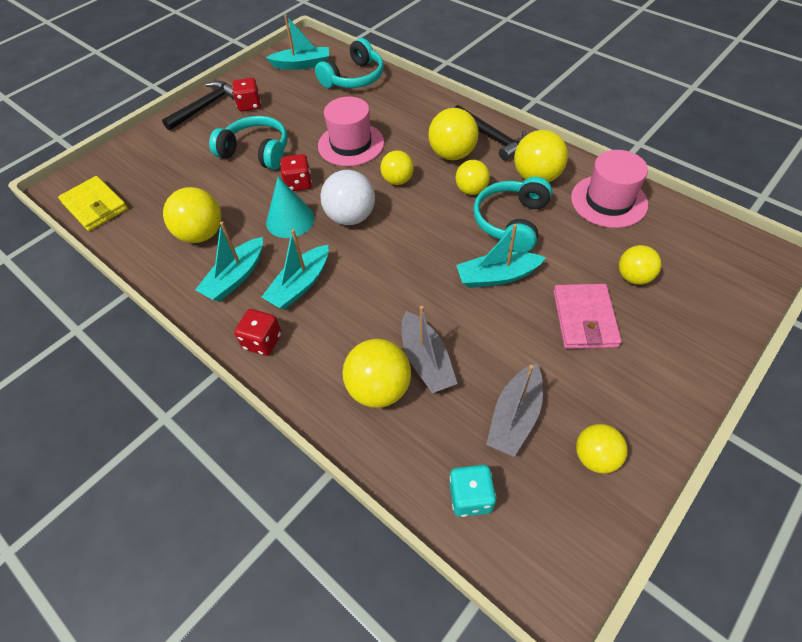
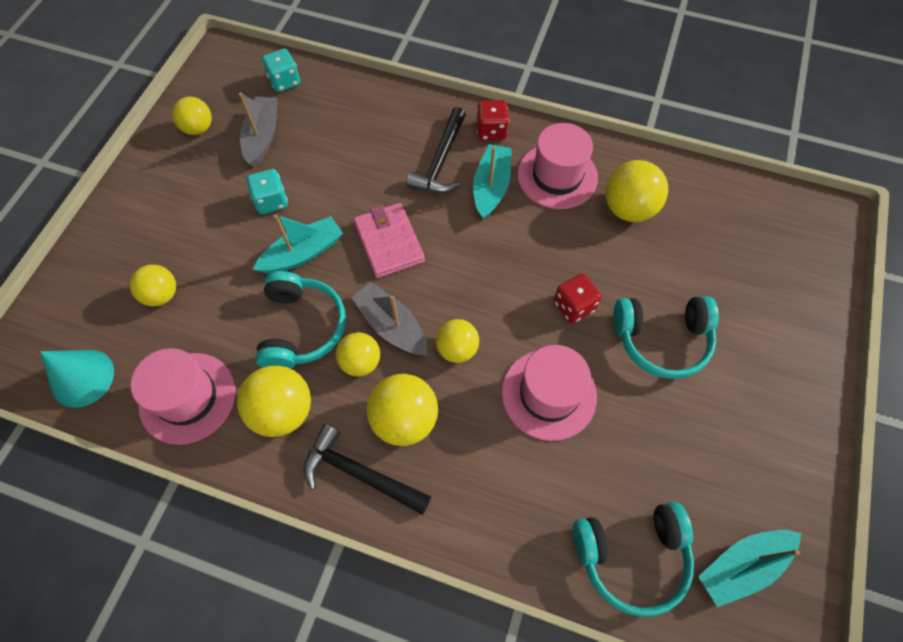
camera: 155 degrees right, 10 degrees up
(95, 206) = (771, 205): yellow wallet -> none
(205, 106) = (803, 404): black hammer -> black hammer (441, 161)
(235, 277) = (557, 176): turquoise boat -> pink hat
(249, 105) = (743, 429): red dice -> none
(290, 220) = (549, 254): turquoise cone -> turquoise cone (82, 378)
(350, 217) = (485, 278): white ball -> none
(354, 78) = (631, 556): turquoise headphones -> turquoise headphones turned 120 degrees counterclockwise
(379, 389) = (375, 125): yellow ball -> none
(426, 360) = (346, 156): grey boat -> grey boat (391, 326)
(518, 334) = (271, 201): none -> turquoise dice
(584, 319) = (211, 234): pink wallet -> pink wallet (389, 242)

● ● ● ●

• _ASSIGNED TASK_
Restate word for word only the lines above from the line containing "(205, 106) = (803, 404): black" to the line containing "(379, 389) = (375, 125): yellow ball -> none", both of them included.

• _TASK SOLUTION_
(205, 106) = (803, 404): black hammer -> black hammer (441, 161)
(235, 277) = (557, 176): turquoise boat -> pink hat
(249, 105) = (743, 429): red dice -> none
(290, 220) = (549, 254): turquoise cone -> turquoise cone (82, 378)
(350, 217) = (485, 278): white ball -> none
(354, 78) = (631, 556): turquoise headphones -> turquoise headphones turned 120 degrees counterclockwise
(379, 389) = (375, 125): yellow ball -> none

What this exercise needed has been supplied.